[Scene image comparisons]
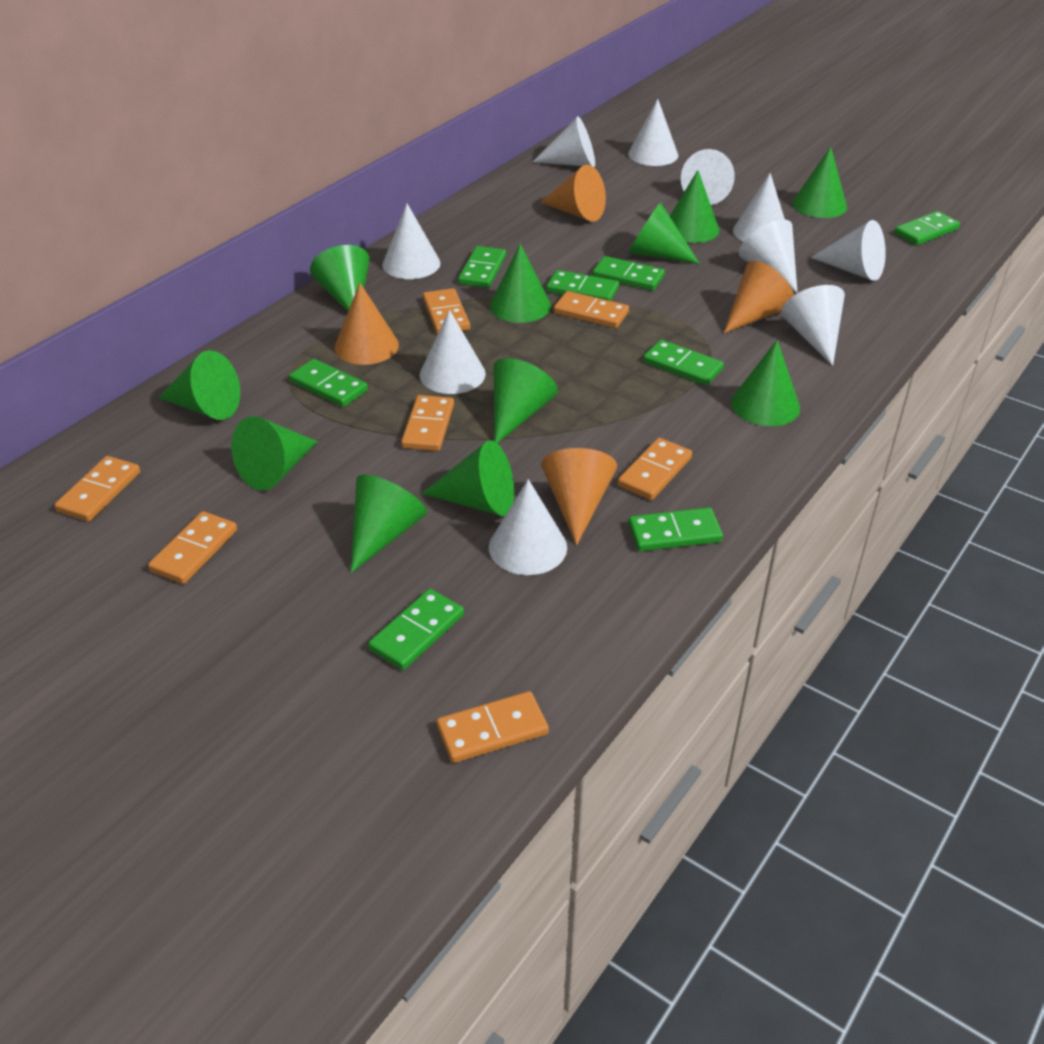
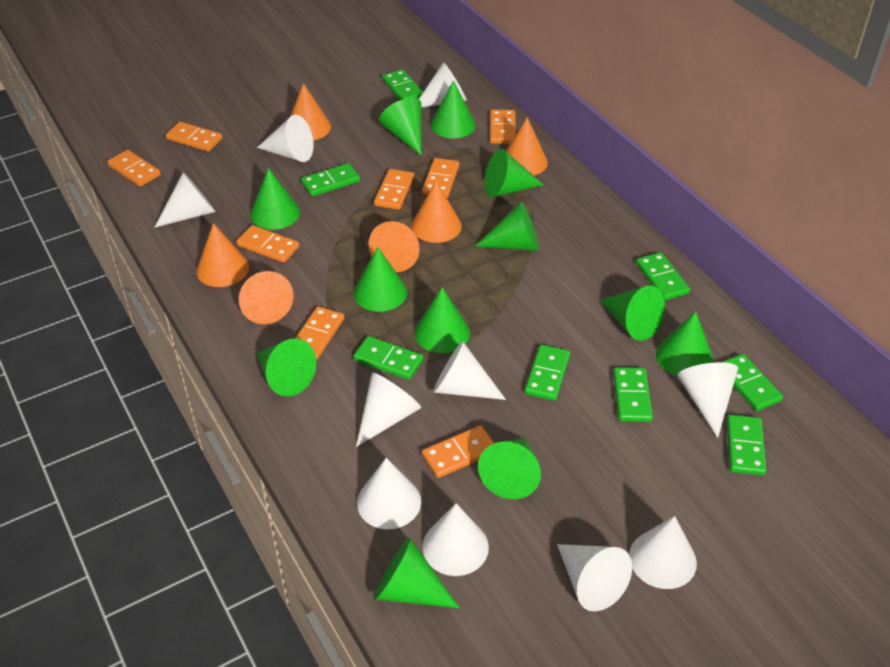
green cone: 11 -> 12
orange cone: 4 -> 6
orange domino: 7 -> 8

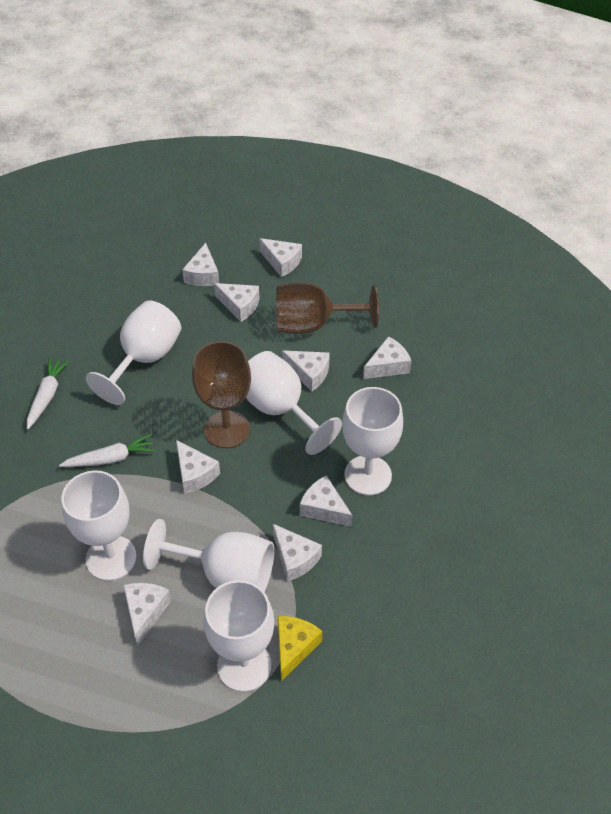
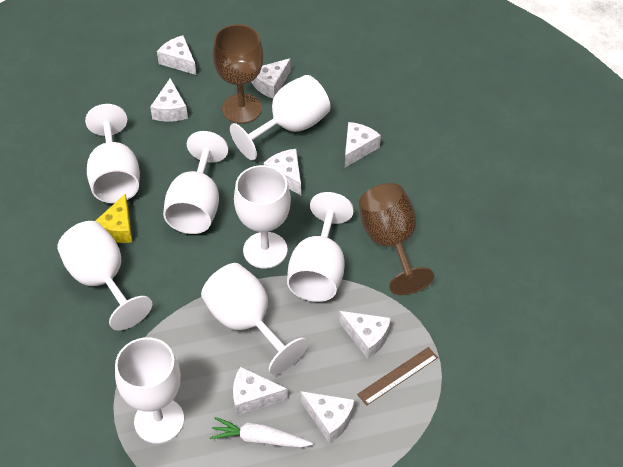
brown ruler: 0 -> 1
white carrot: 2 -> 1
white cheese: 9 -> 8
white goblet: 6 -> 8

## REQUIREMENT
What is needed is a copy of every line above in which "white" appears.

## REPLY TO THE EXERCISE
white carrot: 2 -> 1
white cheese: 9 -> 8
white goblet: 6 -> 8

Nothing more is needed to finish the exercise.